■ **To do**:
Output the data as it stands. Each line must match exactly.

■ **Extracted entries**:
=====

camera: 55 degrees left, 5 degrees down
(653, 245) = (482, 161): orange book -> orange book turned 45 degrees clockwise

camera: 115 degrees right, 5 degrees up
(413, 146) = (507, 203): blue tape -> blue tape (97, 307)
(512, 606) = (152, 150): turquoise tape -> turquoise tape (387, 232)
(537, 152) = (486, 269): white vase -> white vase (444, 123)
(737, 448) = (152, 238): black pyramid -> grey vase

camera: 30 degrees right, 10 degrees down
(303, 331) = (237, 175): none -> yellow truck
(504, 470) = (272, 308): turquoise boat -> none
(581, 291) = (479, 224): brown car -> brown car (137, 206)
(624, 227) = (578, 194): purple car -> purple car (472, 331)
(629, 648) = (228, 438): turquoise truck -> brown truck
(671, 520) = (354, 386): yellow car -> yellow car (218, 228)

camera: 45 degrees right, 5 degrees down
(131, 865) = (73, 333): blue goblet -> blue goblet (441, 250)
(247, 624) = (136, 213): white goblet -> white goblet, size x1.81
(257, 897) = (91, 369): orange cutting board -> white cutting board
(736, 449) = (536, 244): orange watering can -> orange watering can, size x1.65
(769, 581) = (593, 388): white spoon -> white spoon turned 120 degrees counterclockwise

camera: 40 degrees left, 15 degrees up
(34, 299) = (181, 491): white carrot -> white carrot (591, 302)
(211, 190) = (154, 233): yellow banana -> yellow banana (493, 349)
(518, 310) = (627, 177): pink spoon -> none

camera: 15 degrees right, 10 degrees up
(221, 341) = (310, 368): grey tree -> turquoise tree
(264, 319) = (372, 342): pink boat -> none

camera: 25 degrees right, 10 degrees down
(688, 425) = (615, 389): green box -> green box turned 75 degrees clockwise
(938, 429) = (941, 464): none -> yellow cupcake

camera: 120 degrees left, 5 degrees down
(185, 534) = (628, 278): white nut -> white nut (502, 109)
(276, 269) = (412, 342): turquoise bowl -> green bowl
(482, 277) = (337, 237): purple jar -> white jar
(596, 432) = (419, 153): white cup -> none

=====

■ **Written reply**:
camera: 55 degrees left, 5 degrees down
(653, 245) = (482, 161): orange book -> orange book turned 45 degrees clockwise

camera: 115 degrees right, 5 degrees up
(413, 146) = (507, 203): blue tape -> blue tape (97, 307)
(512, 606) = (152, 150): turquoise tape -> turquoise tape (387, 232)
(537, 152) = (486, 269): white vase -> white vase (444, 123)
(737, 448) = (152, 238): black pyramid -> grey vase

camera: 30 degrees right, 10 degrees down
(303, 331) = (237, 175): none -> yellow truck
(504, 470) = (272, 308): turquoise boat -> none
(581, 291) = (479, 224): brown car -> brown car (137, 206)
(624, 227) = (578, 194): purple car -> purple car (472, 331)
(629, 648) = (228, 438): turquoise truck -> brown truck
(671, 520) = (354, 386): yellow car -> yellow car (218, 228)

camera: 45 degrees right, 5 degrees down
(131, 865) = (73, 333): blue goblet -> blue goblet (441, 250)
(247, 624) = (136, 213): white goblet -> white goblet, size x1.81
(257, 897) = (91, 369): orange cutting board -> white cutting board
(736, 449) = (536, 244): orange watering can -> orange watering can, size x1.65
(769, 581) = (593, 388): white spoon -> white spoon turned 120 degrees counterclockwise

camera: 40 degrees left, 15 degrees up
(34, 299) = (181, 491): white carrot -> white carrot (591, 302)
(211, 190) = (154, 233): yellow banana -> yellow banana (493, 349)
(518, 310) = (627, 177): pink spoon -> none

camera: 15 degrees right, 10 degrees up
(221, 341) = (310, 368): grey tree -> turquoise tree
(264, 319) = (372, 342): pink boat -> none

camera: 25 degrees right, 10 degrees down
(688, 425) = (615, 389): green box -> green box turned 75 degrees clockwise
(938, 429) = (941, 464): none -> yellow cupcake

camera: 120 degrees left, 5 degrees down
(185, 534) = (628, 278): white nut -> white nut (502, 109)
(276, 269) = (412, 342): turquoise bowl -> green bowl
(482, 277) = (337, 237): purple jar -> white jar
(596, 432) = (419, 153): white cup -> none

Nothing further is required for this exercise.